## Your objective
Return all the lines below exactly as written. Drop every picture.
** Opening Recorded data block **
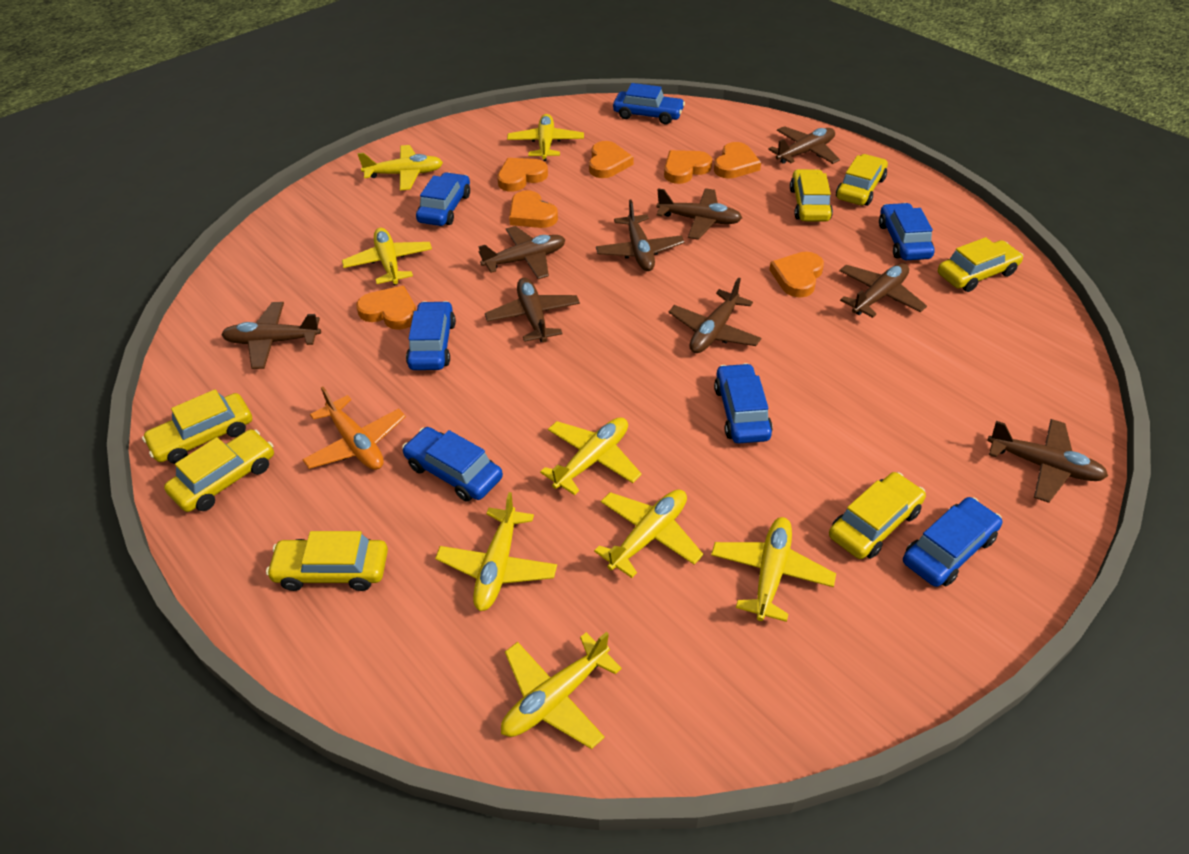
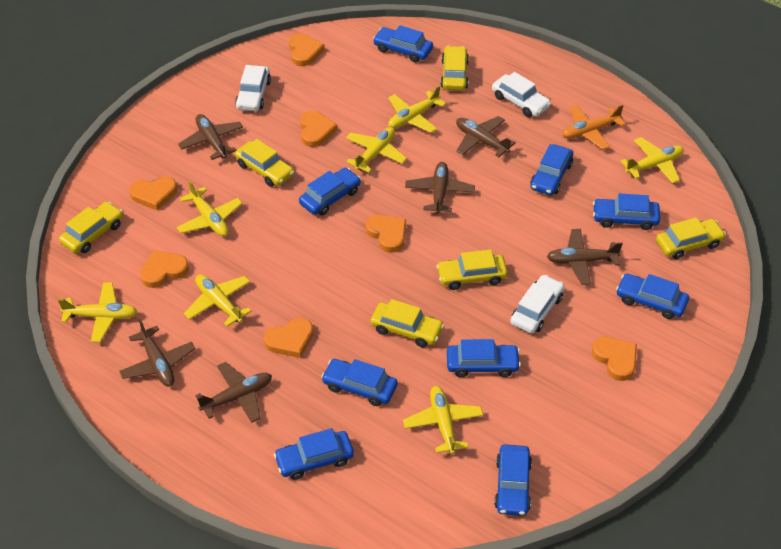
blue car: 7 -> 9
brown plane: 9 -> 6
white car: 0 -> 3
yellow car: 7 -> 6
yellow plane: 8 -> 7

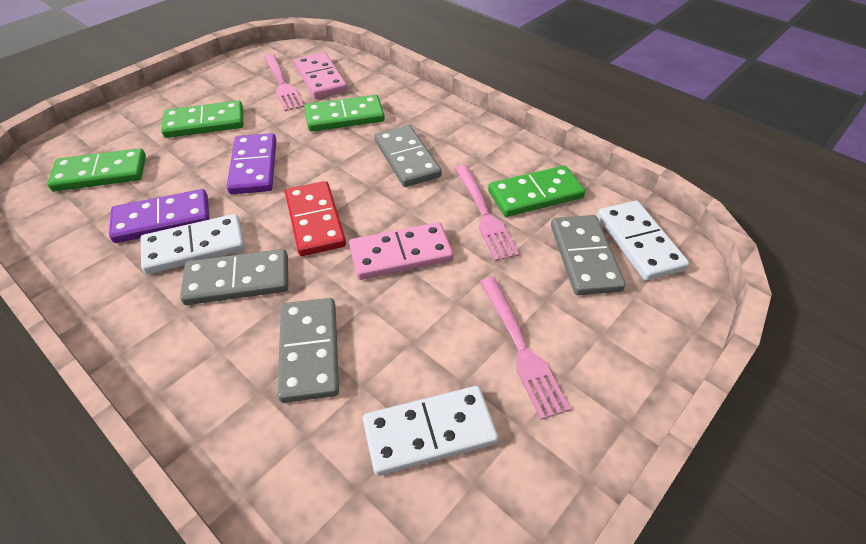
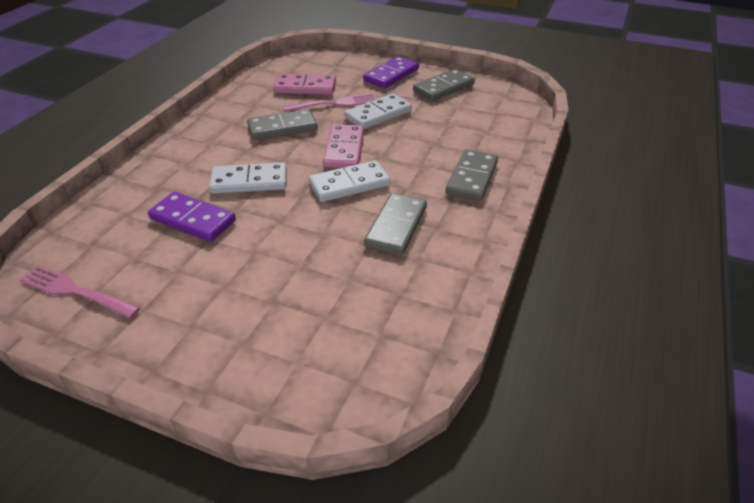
green domino: 4 -> 0
pink fork: 3 -> 2
red domino: 1 -> 0

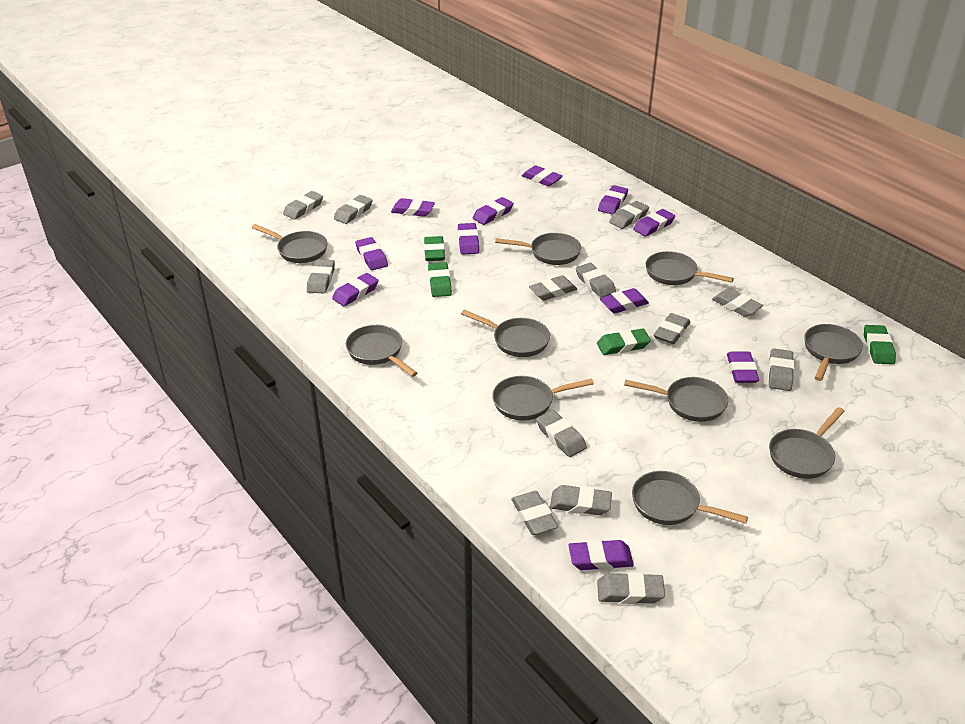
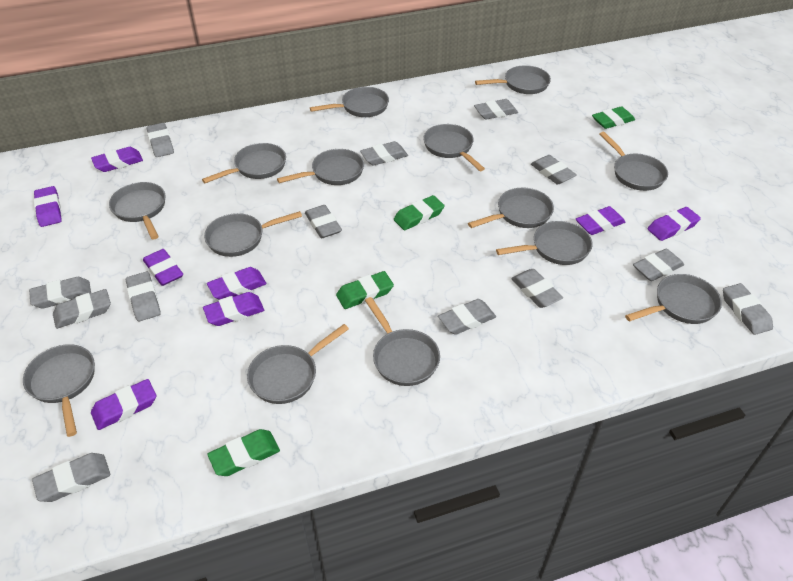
grey pan: 10 -> 14
purple eraser: 11 -> 8

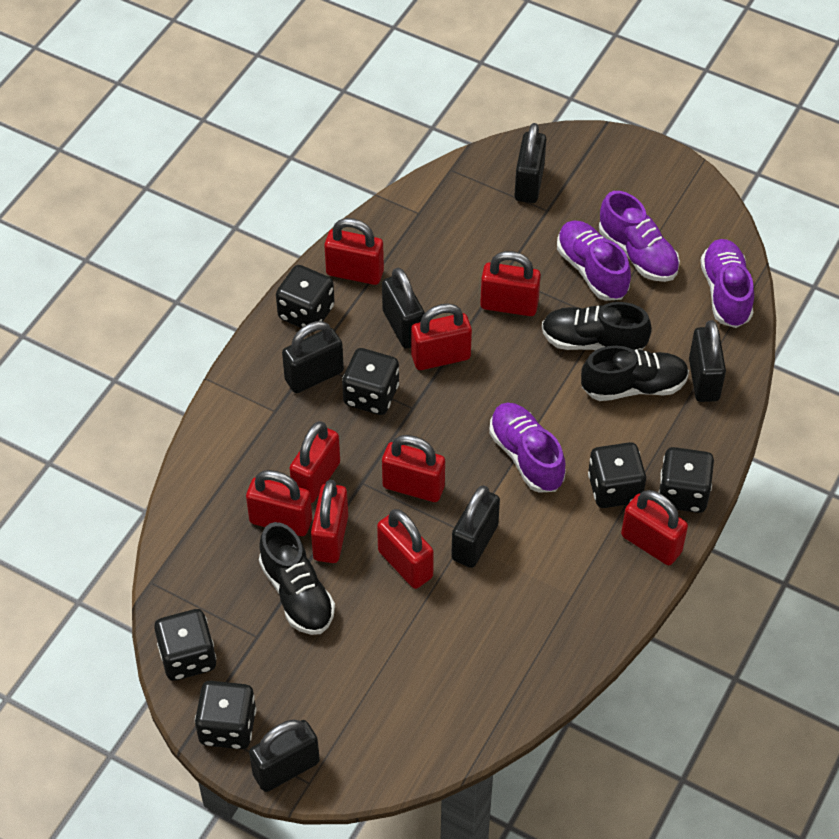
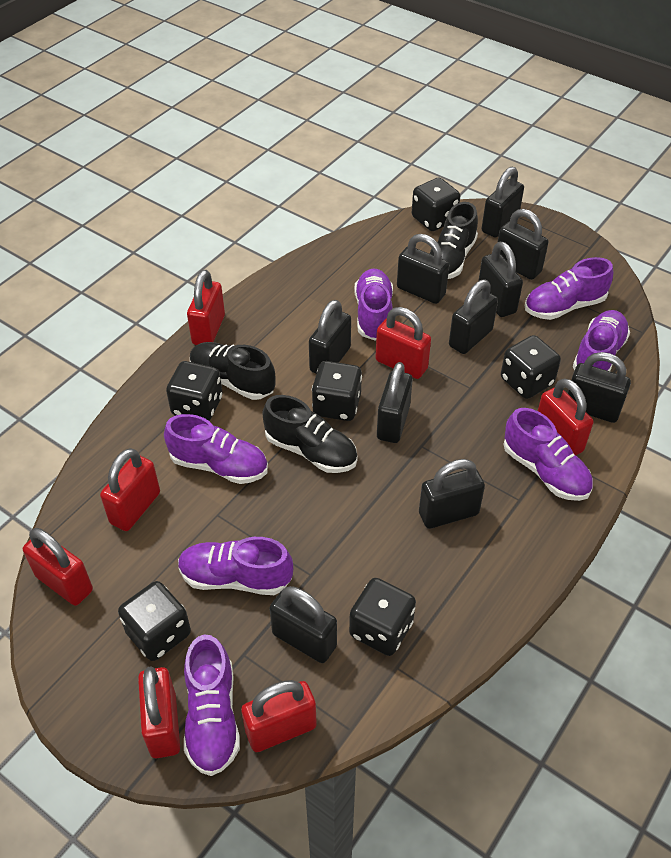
black padlock: 6 -> 10
purple shoe: 4 -> 7
red padlock: 9 -> 7

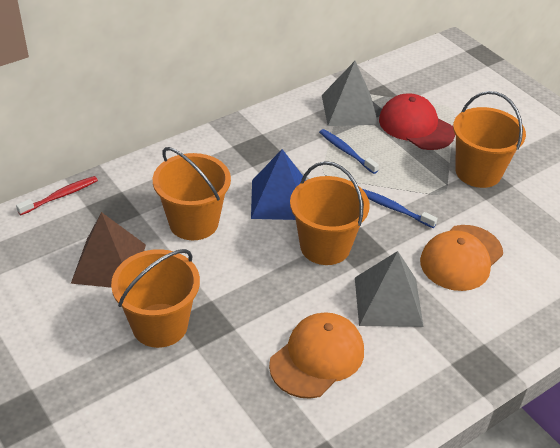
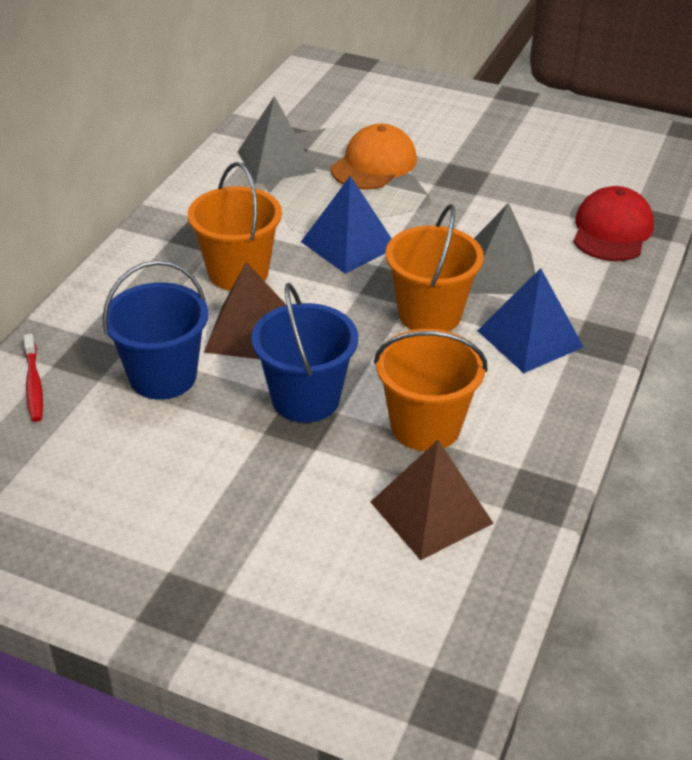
blue bucket: 0 -> 2
blue pyramid: 1 -> 2
blue toothbrush: 2 -> 0
brown pyramid: 1 -> 2
orange bucket: 4 -> 3
orange cap: 2 -> 1

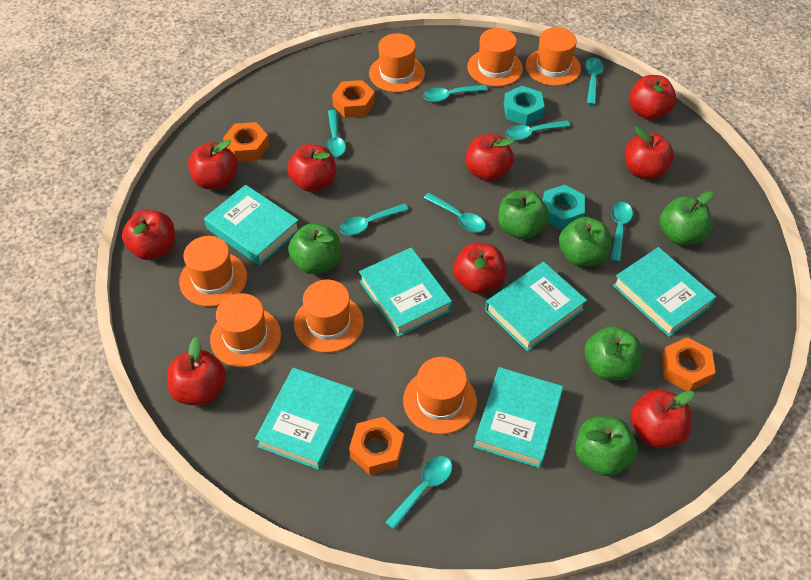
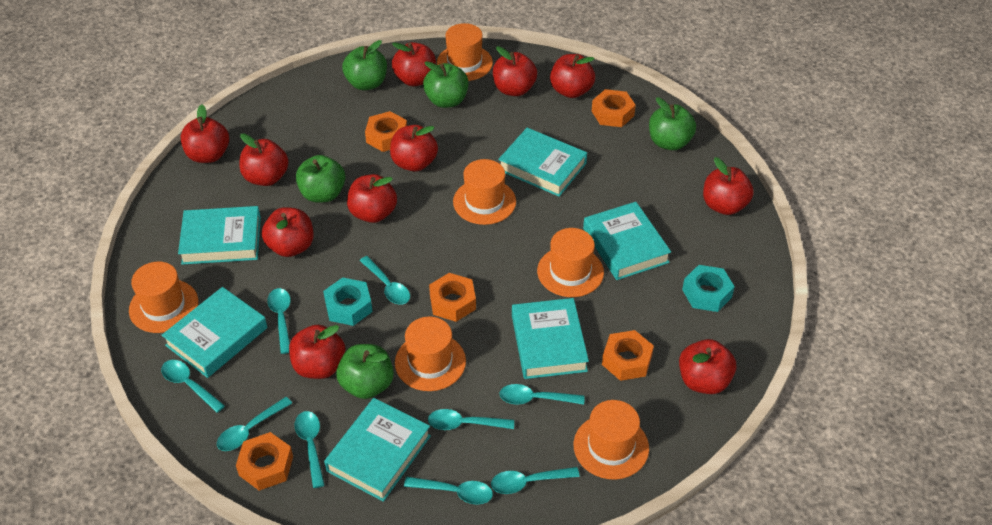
green apple: 6 -> 5
orange hat: 7 -> 6
orange nut: 4 -> 5
red apple: 9 -> 11
turquoise spoon: 8 -> 9

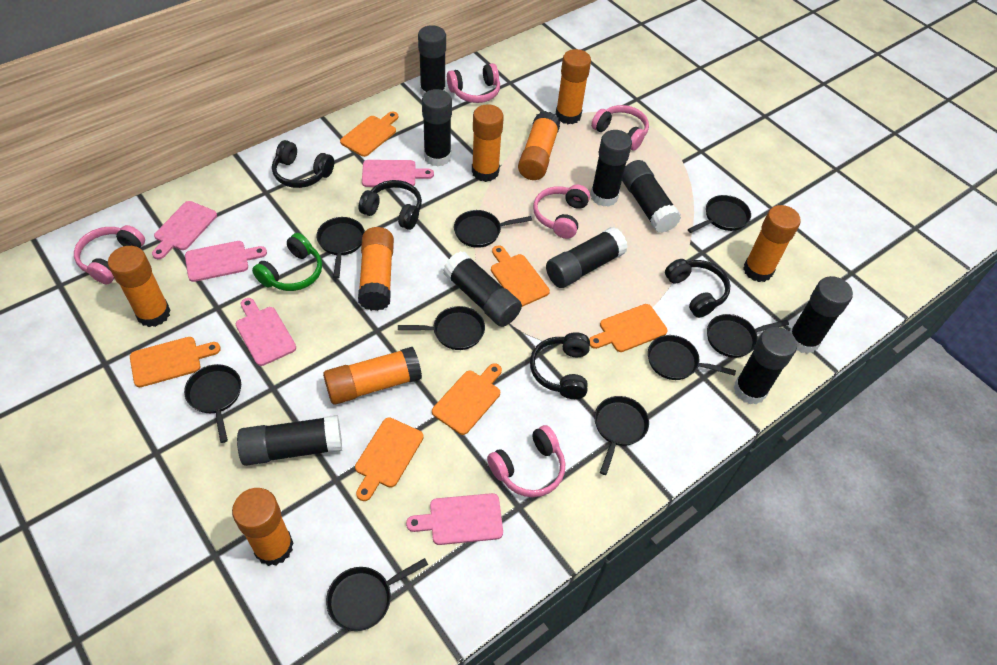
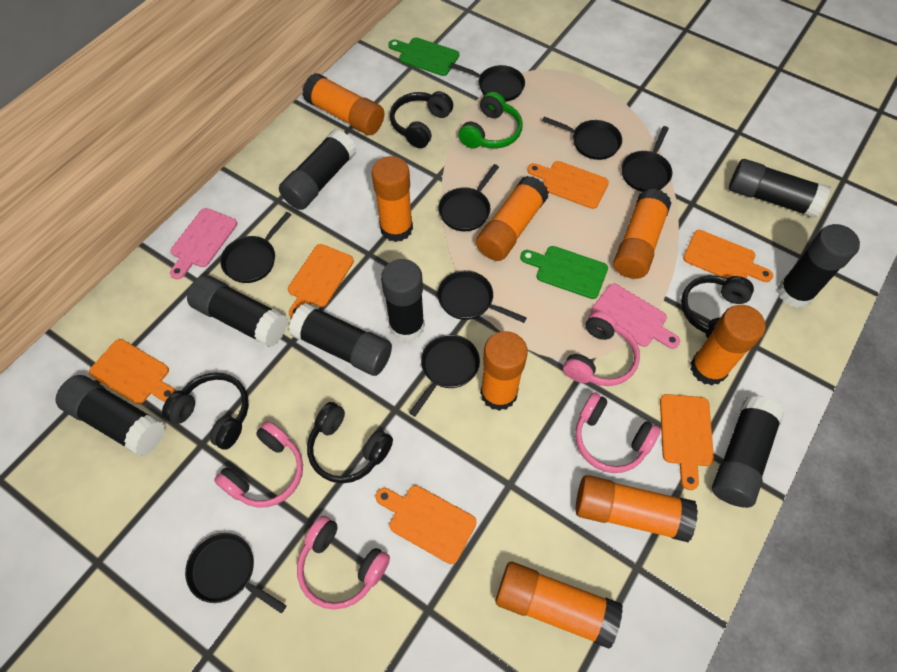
black glue stick: 9 -> 8
black pan: 9 -> 8
green cutting board: 0 -> 2
pink cutting board: 5 -> 2
pink headphones: 5 -> 4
** Closing Recorded data block **
## Output below
blue car: 7 -> 9
brown plane: 9 -> 6
white car: 0 -> 3
yellow car: 7 -> 6
yellow plane: 8 -> 7

green domino: 4 -> 0
pink fork: 3 -> 2
red domino: 1 -> 0

grey pan: 10 -> 14
purple eraser: 11 -> 8

black padlock: 6 -> 10
purple shoe: 4 -> 7
red padlock: 9 -> 7

blue bucket: 0 -> 2
blue pyramid: 1 -> 2
blue toothbrush: 2 -> 0
brown pyramid: 1 -> 2
orange bucket: 4 -> 3
orange cap: 2 -> 1

green apple: 6 -> 5
orange hat: 7 -> 6
orange nut: 4 -> 5
red apple: 9 -> 11
turquoise spoon: 8 -> 9

black glue stick: 9 -> 8
black pan: 9 -> 8
green cutting board: 0 -> 2
pink cutting board: 5 -> 2
pink headphones: 5 -> 4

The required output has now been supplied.